**WHAT THE TASK REQUIRES**
The answer must be an exact copy of the lines from the one containing "replace: black safety" through the end of the records, with the pictures left out.

____

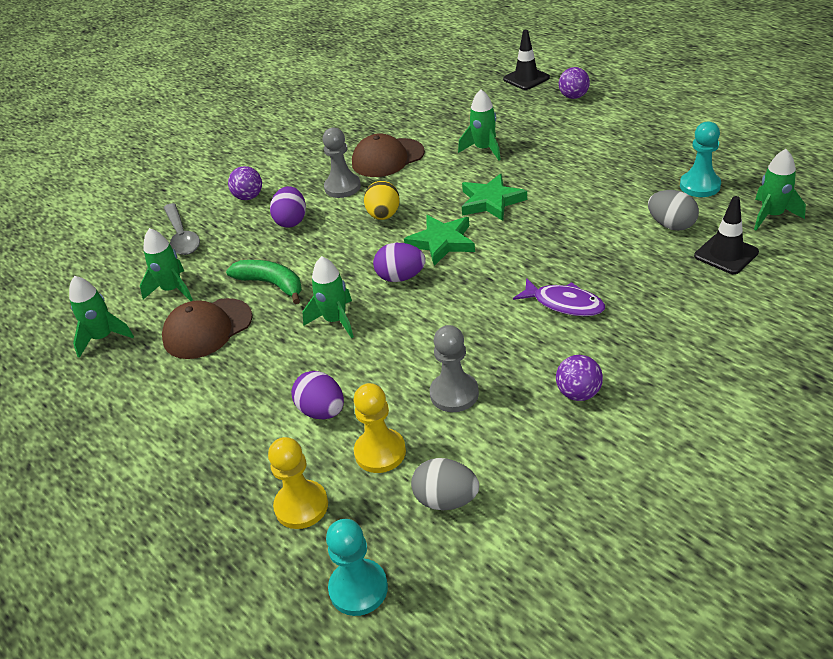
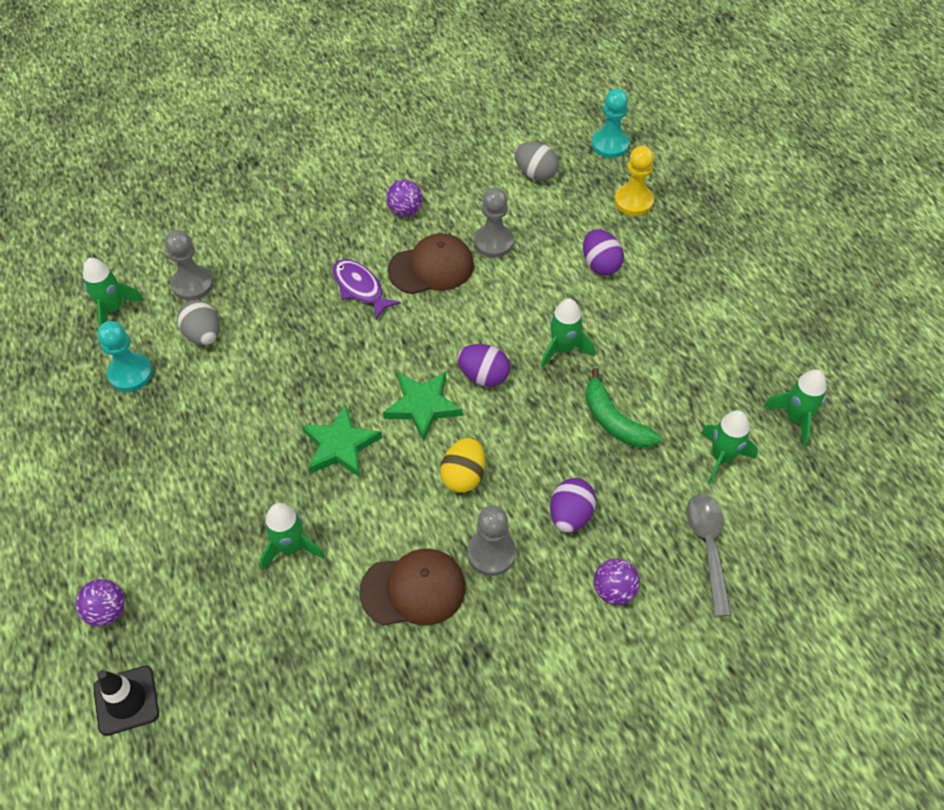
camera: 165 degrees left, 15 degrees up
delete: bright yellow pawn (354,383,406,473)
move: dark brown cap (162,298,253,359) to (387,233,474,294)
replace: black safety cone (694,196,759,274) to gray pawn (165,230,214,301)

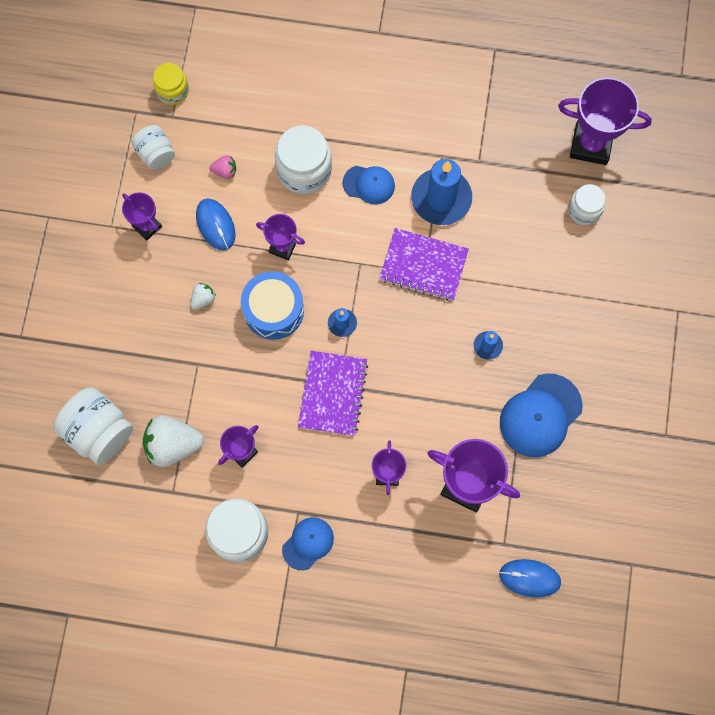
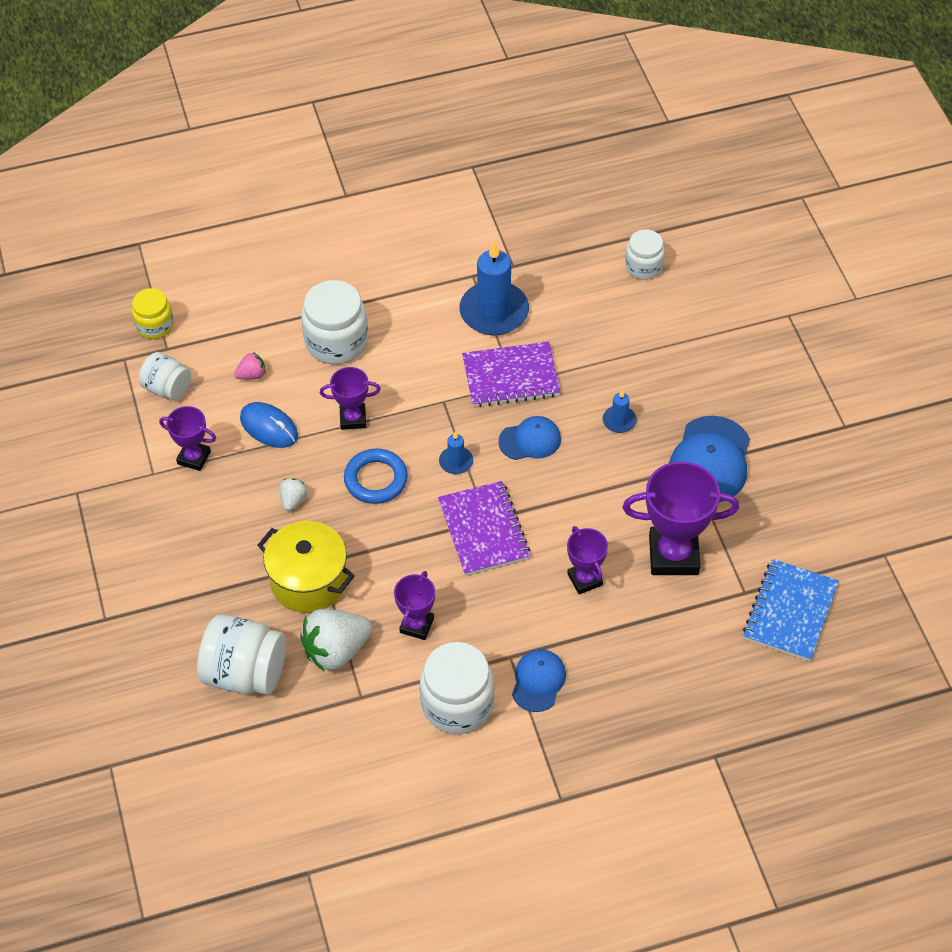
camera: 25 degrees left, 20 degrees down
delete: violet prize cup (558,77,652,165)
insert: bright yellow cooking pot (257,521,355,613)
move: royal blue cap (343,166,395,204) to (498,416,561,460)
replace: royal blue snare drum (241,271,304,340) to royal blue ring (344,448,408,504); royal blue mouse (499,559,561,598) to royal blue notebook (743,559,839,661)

____

**ANSWER AREA**
replace: black safety cone (694,196,759,274) to gray pawn (165,230,214,301)

camera: 25 degrees left, 20 degrees down
delete: violet prize cup (558,77,652,165)
insert: bright yellow cooking pot (257,521,355,613)
move: royal blue cap (343,166,395,204) to (498,416,561,460)
replace: royal blue snare drum (241,271,304,340) to royal blue ring (344,448,408,504); royal blue mouse (499,559,561,598) to royal blue notebook (743,559,839,661)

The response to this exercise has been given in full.